> _What you are asked to do_: Look below for the line that has "Becher/türkis <290,270,47,52> => nothing". Set down the lines from there through the line that has "Herz/rot <394,431,30,28> =>", exactly as written.

> _Material for this task_:
====
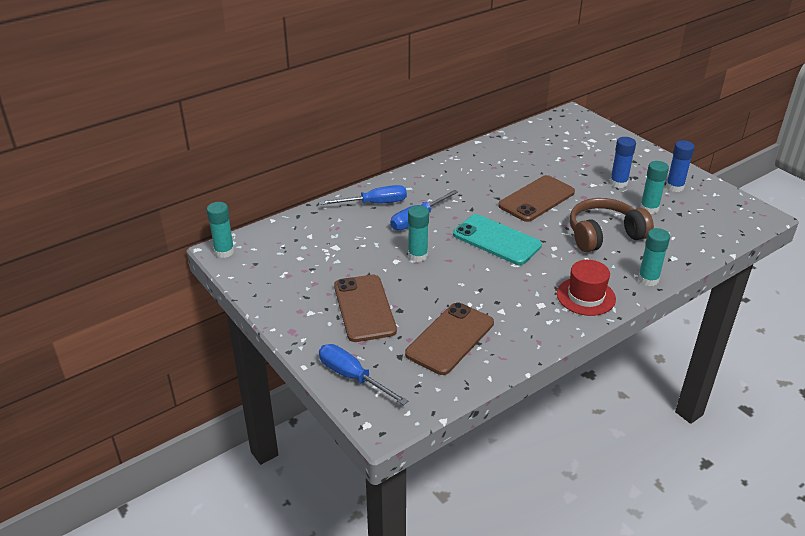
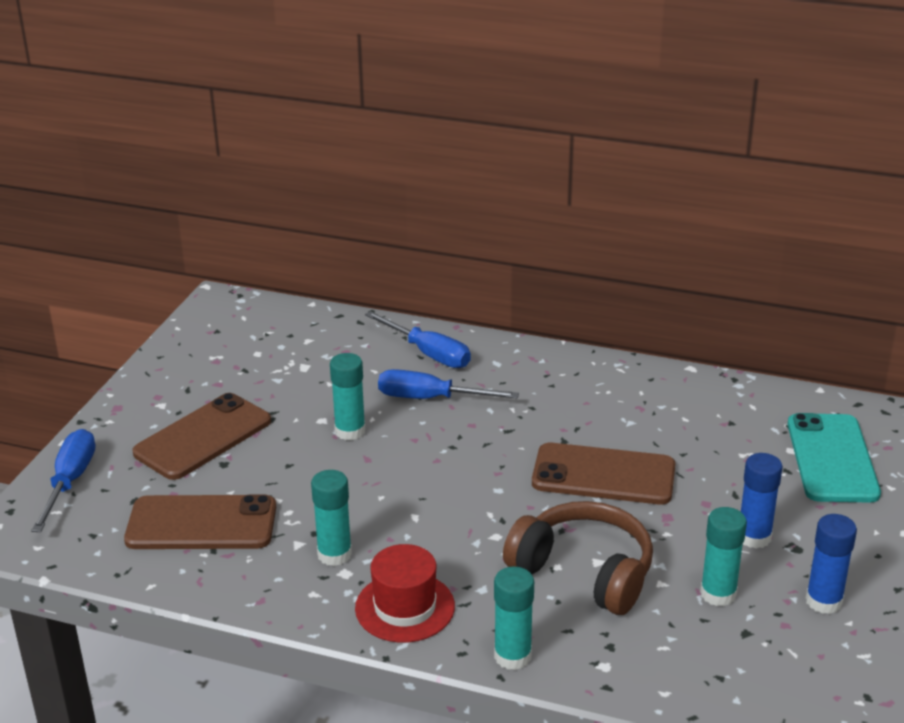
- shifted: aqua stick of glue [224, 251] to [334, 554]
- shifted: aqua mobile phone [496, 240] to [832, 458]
====
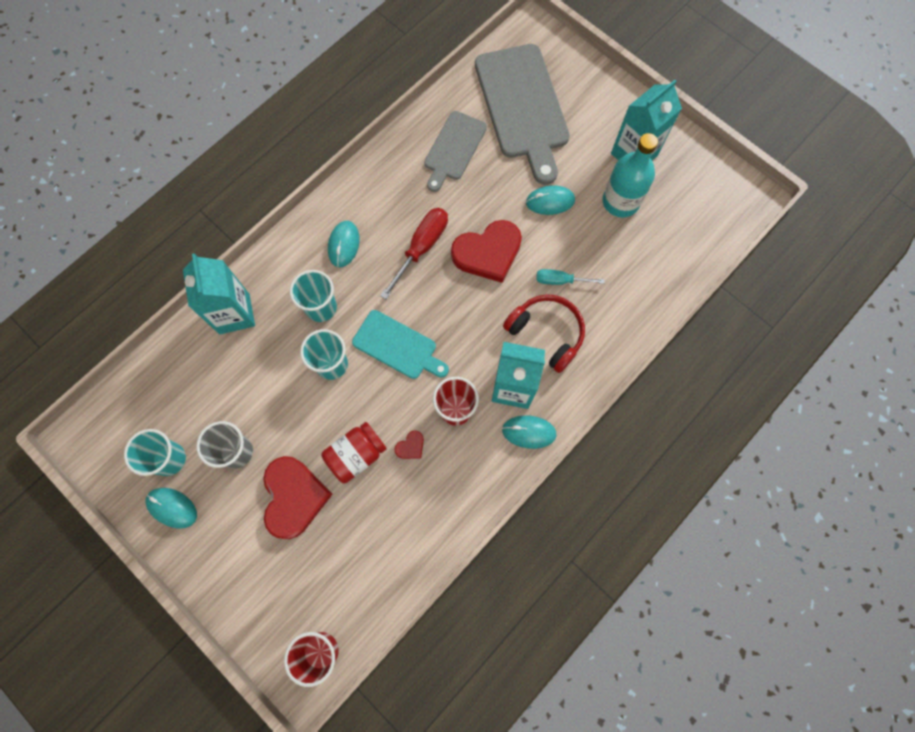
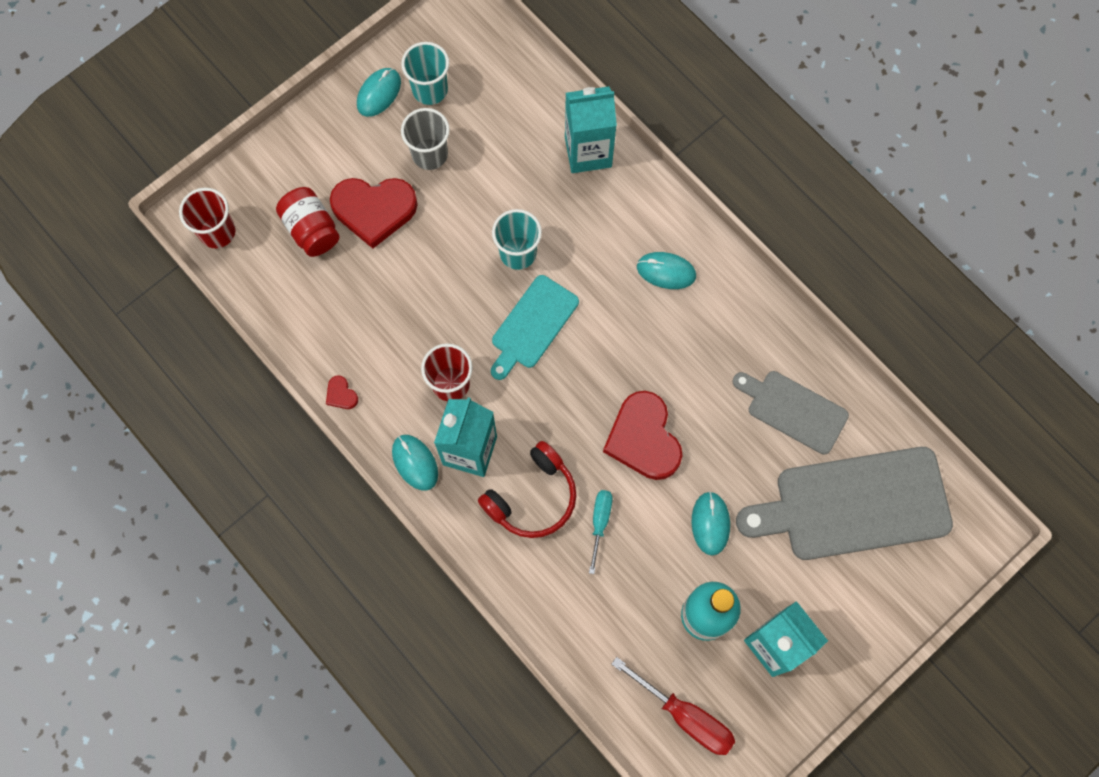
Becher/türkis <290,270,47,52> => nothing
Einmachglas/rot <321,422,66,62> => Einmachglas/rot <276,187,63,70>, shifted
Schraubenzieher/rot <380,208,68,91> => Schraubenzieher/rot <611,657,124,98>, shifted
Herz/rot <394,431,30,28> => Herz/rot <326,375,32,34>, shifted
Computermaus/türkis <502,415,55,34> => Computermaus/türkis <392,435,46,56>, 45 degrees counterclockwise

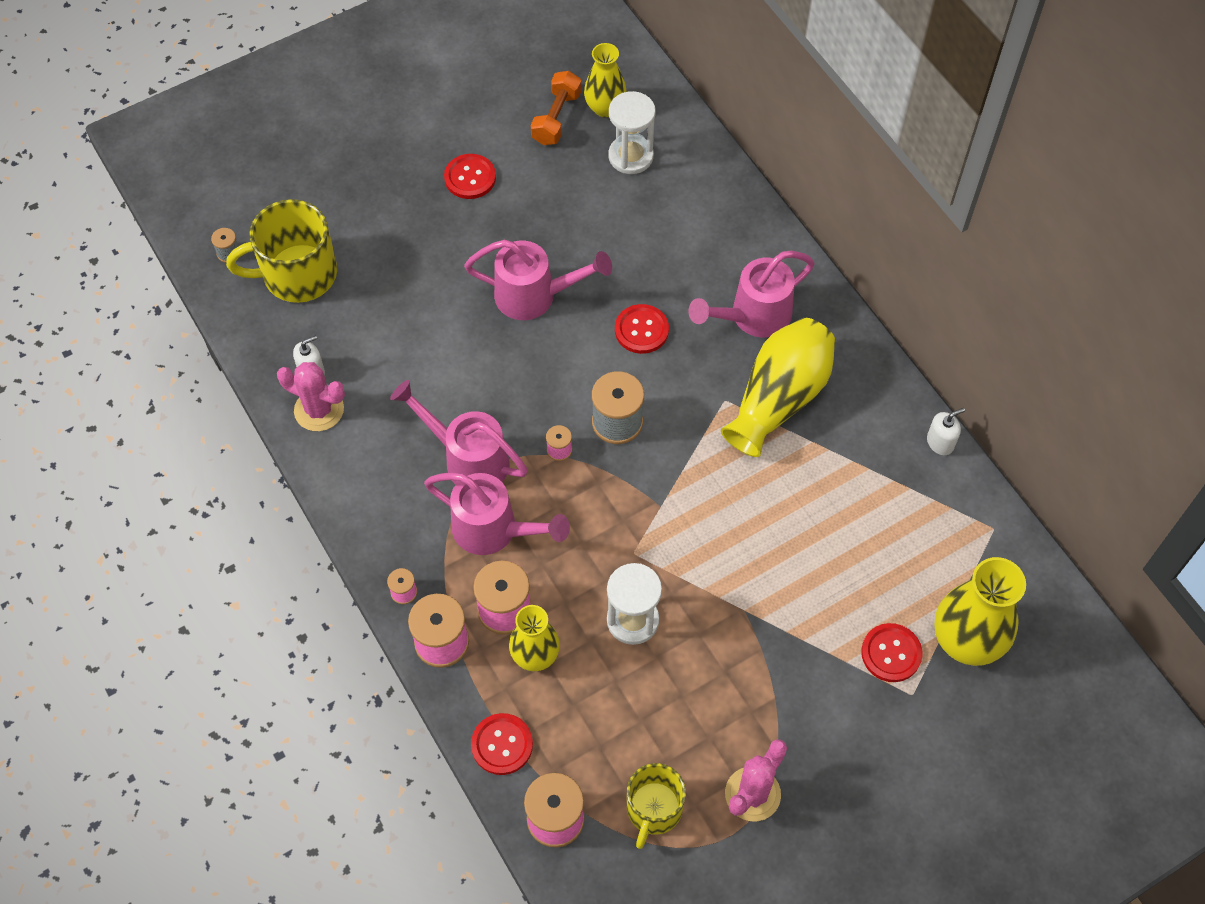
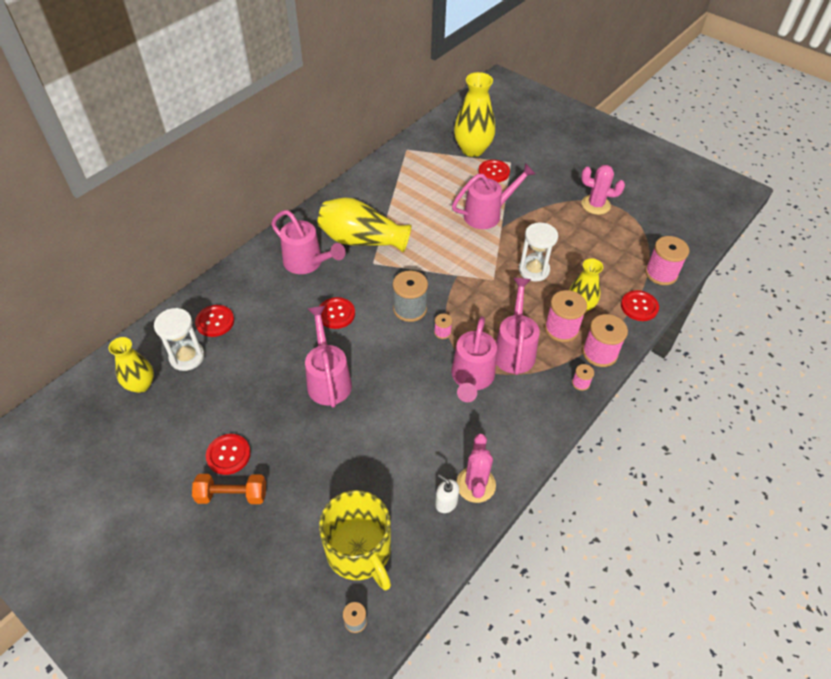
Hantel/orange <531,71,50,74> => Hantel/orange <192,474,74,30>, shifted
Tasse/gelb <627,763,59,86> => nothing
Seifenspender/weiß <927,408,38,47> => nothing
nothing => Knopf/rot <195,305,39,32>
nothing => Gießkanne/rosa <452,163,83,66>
====
> _The completed task_:
Becher/türkis <290,270,47,52> => nothing
Einmachglas/rot <321,422,66,62> => Einmachglas/rot <276,187,63,70>, shifted
Schraubenzieher/rot <380,208,68,91> => Schraubenzieher/rot <611,657,124,98>, shifted
Herz/rot <394,431,30,28> => Herz/rot <326,375,32,34>, shifted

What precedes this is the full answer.